→ **COLLECTED DATA**

● ● ● ●

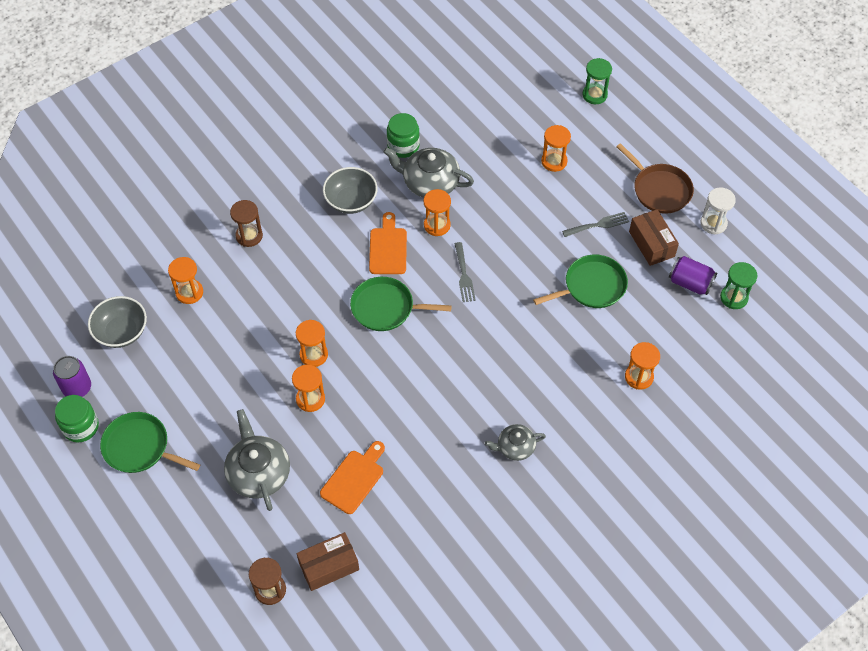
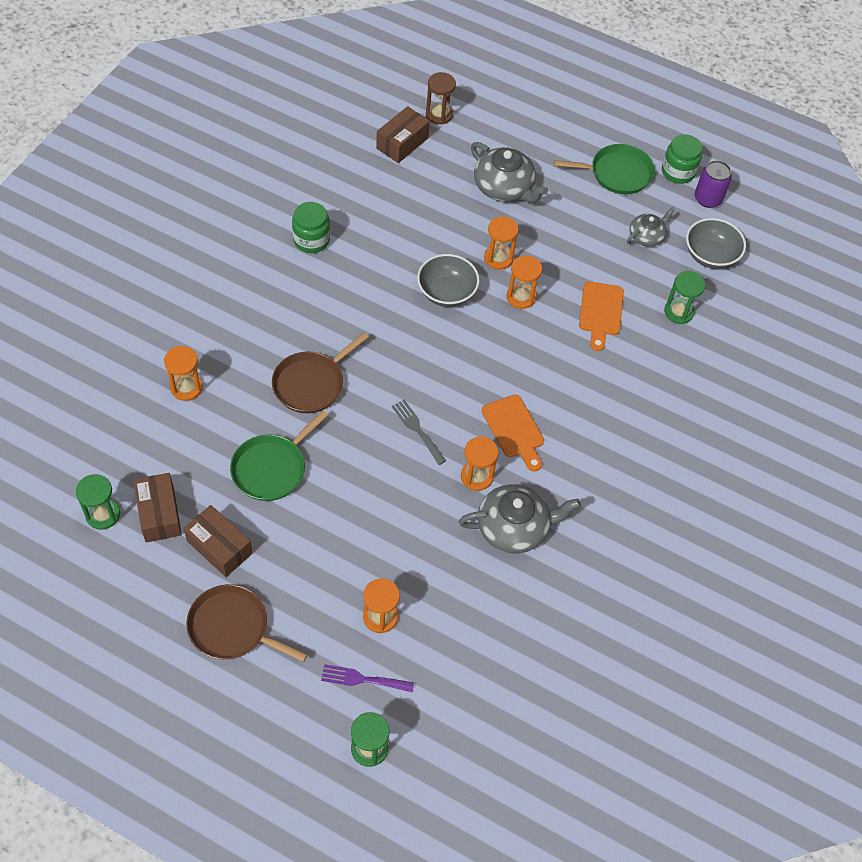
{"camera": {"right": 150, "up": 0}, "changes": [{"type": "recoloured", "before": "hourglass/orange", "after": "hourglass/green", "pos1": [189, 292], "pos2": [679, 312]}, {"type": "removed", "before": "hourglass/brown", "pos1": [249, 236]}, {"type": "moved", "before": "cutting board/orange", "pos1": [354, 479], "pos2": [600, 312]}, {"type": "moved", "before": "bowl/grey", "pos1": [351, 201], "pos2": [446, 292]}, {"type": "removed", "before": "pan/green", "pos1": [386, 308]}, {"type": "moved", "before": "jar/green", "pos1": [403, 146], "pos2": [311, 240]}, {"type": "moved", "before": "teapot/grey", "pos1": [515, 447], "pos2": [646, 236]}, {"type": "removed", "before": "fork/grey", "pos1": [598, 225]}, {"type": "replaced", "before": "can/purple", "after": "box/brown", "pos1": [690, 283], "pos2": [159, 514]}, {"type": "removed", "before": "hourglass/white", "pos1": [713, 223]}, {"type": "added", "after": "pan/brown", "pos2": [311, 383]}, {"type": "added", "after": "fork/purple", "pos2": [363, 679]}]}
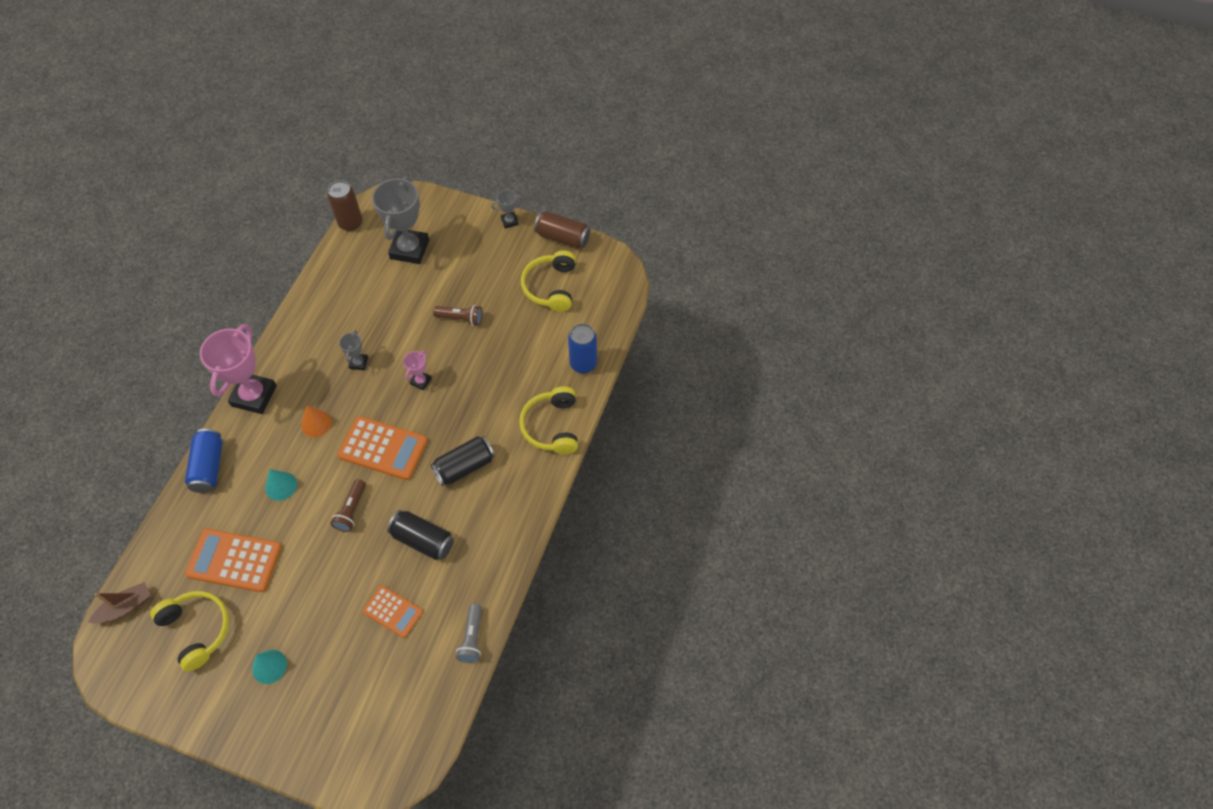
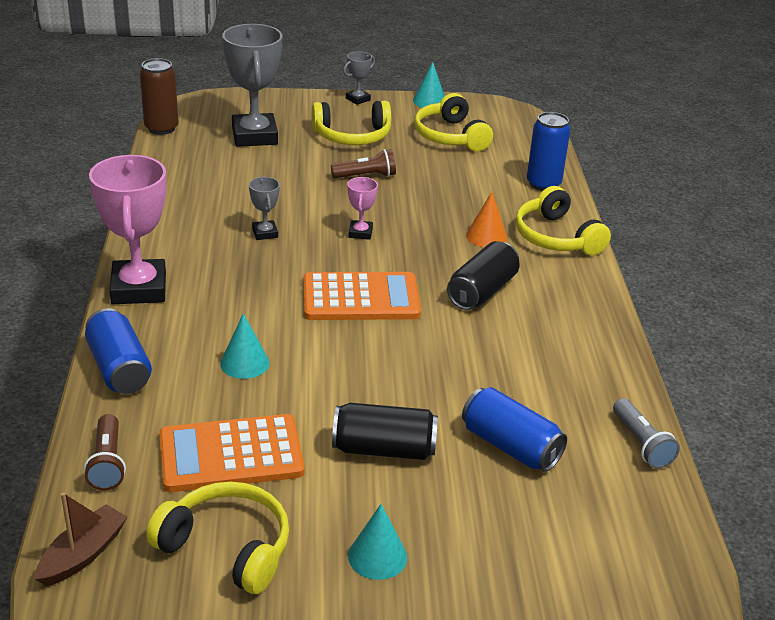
{"camera": {"right": -25, "up": -25}, "changes": [{"type": "moved", "before": "cone/orange", "pos1": [316, 423], "pos2": [486, 236]}, {"type": "moved", "before": "flashlight/brown", "pos1": [351, 510], "pos2": [108, 463]}, {"type": "replaced", "before": "calculator/orange", "after": "can/blue", "pos1": [393, 611], "pos2": [510, 446]}, {"type": "moved", "before": "can/black", "pos1": [423, 540], "pos2": [384, 449]}, {"type": "replaced", "before": "can/brown", "after": "cone/turquoise", "pos1": [562, 238], "pos2": [429, 101]}, {"type": "added", "after": "headphones/yellow", "pos2": [352, 136]}]}
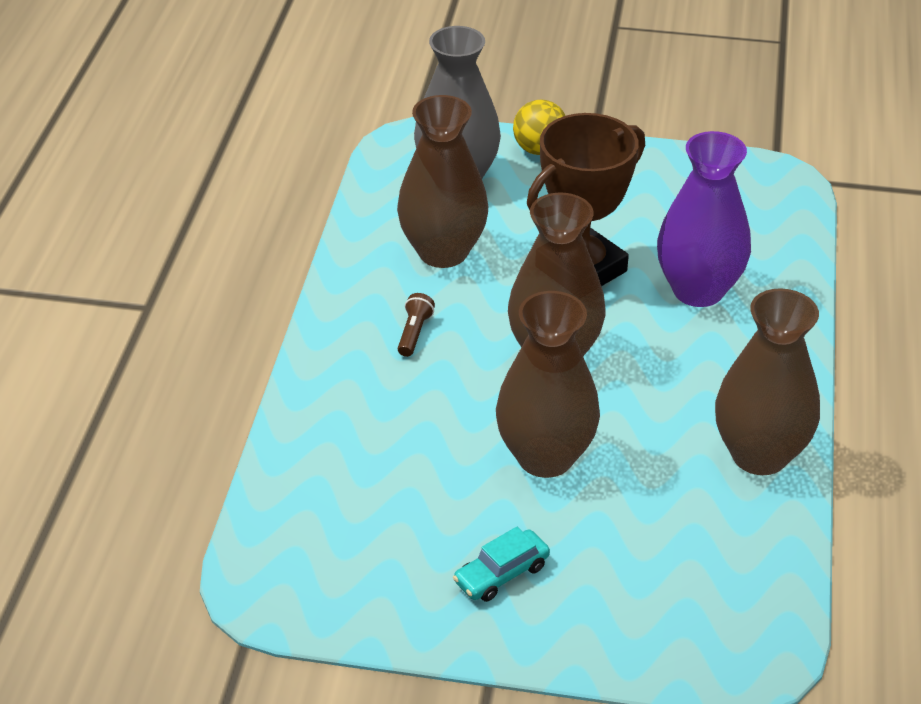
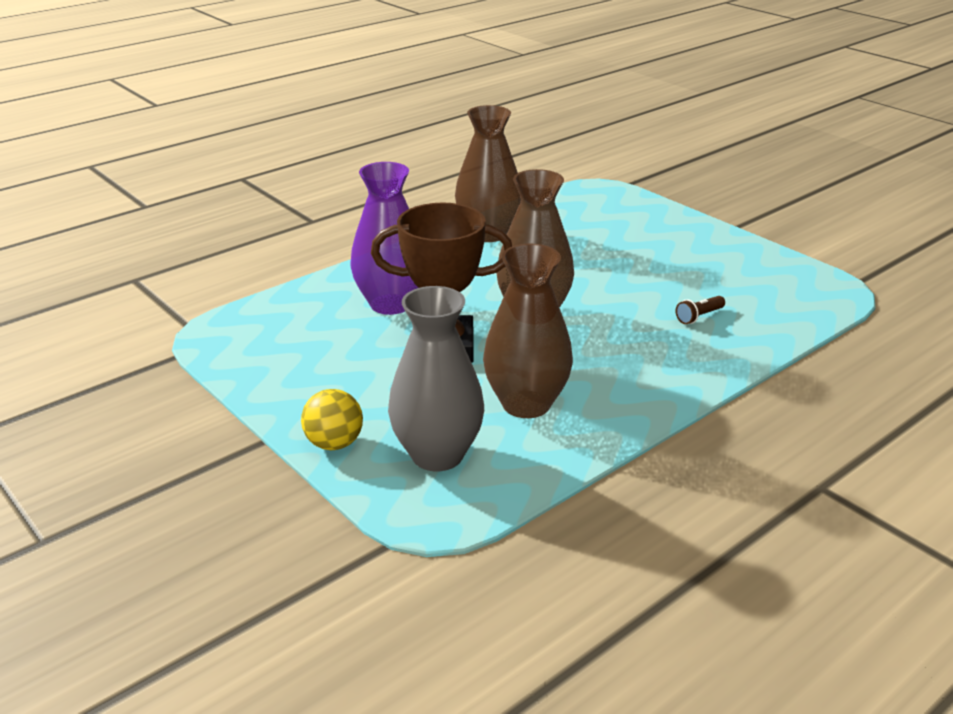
{"camera": {"right": -140, "up": -10}, "changes": [{"type": "moved", "before": "flashlight/brown", "pos1": [414, 333], "pos2": [699, 317]}, {"type": "removed", "before": "car/turquoise", "pos1": [501, 574]}, {"type": "removed", "before": "vase/brown", "pos1": [545, 457]}]}
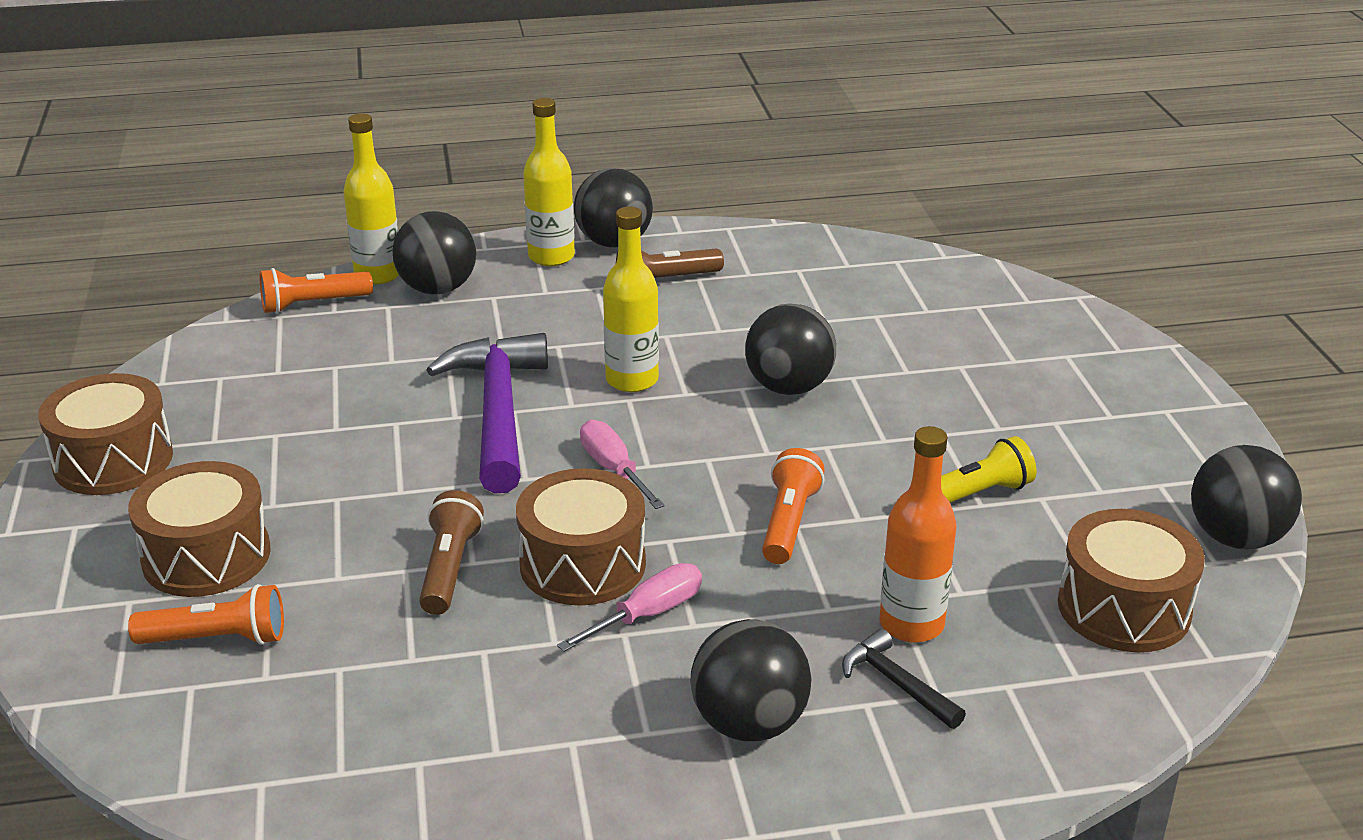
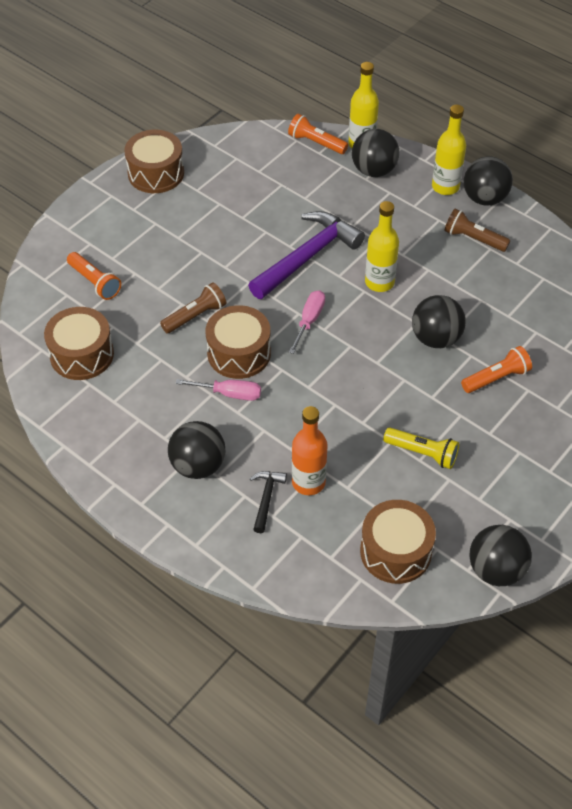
{"camera": {"right": 50, "up": 20}, "changes": [{"type": "moved", "before": "drum/brown", "pos1": [206, 556], "pos2": [82, 354]}, {"type": "moved", "before": "flashlight/orange", "pos1": [789, 523], "pos2": [496, 378]}]}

● ● ● ●

→ **WORK REQUIRED**
From the first line to the last, repeat the material exactly, but drop the pictures.

→ **REPLY**
{"camera": {"right": 150, "up": 0}, "changes": [{"type": "recoloured", "before": "hourglass/orange", "after": "hourglass/green", "pos1": [189, 292], "pos2": [679, 312]}, {"type": "removed", "before": "hourglass/brown", "pos1": [249, 236]}, {"type": "moved", "before": "cutting board/orange", "pos1": [354, 479], "pos2": [600, 312]}, {"type": "moved", "before": "bowl/grey", "pos1": [351, 201], "pos2": [446, 292]}, {"type": "removed", "before": "pan/green", "pos1": [386, 308]}, {"type": "moved", "before": "jar/green", "pos1": [403, 146], "pos2": [311, 240]}, {"type": "moved", "before": "teapot/grey", "pos1": [515, 447], "pos2": [646, 236]}, {"type": "removed", "before": "fork/grey", "pos1": [598, 225]}, {"type": "replaced", "before": "can/purple", "after": "box/brown", "pos1": [690, 283], "pos2": [159, 514]}, {"type": "removed", "before": "hourglass/white", "pos1": [713, 223]}, {"type": "added", "after": "pan/brown", "pos2": [311, 383]}, {"type": "added", "after": "fork/purple", "pos2": [363, 679]}]}
{"camera": {"right": -25, "up": -25}, "changes": [{"type": "moved", "before": "cone/orange", "pos1": [316, 423], "pos2": [486, 236]}, {"type": "moved", "before": "flashlight/brown", "pos1": [351, 510], "pos2": [108, 463]}, {"type": "replaced", "before": "calculator/orange", "after": "can/blue", "pos1": [393, 611], "pos2": [510, 446]}, {"type": "moved", "before": "can/black", "pos1": [423, 540], "pos2": [384, 449]}, {"type": "replaced", "before": "can/brown", "after": "cone/turquoise", "pos1": [562, 238], "pos2": [429, 101]}, {"type": "added", "after": "headphones/yellow", "pos2": [352, 136]}]}
{"camera": {"right": -140, "up": -10}, "changes": [{"type": "moved", "before": "flashlight/brown", "pos1": [414, 333], "pos2": [699, 317]}, {"type": "removed", "before": "car/turquoise", "pos1": [501, 574]}, {"type": "removed", "before": "vase/brown", "pos1": [545, 457]}]}
{"camera": {"right": 50, "up": 20}, "changes": [{"type": "moved", "before": "drum/brown", "pos1": [206, 556], "pos2": [82, 354]}, {"type": "moved", "before": "flashlight/orange", "pos1": [789, 523], "pos2": [496, 378]}]}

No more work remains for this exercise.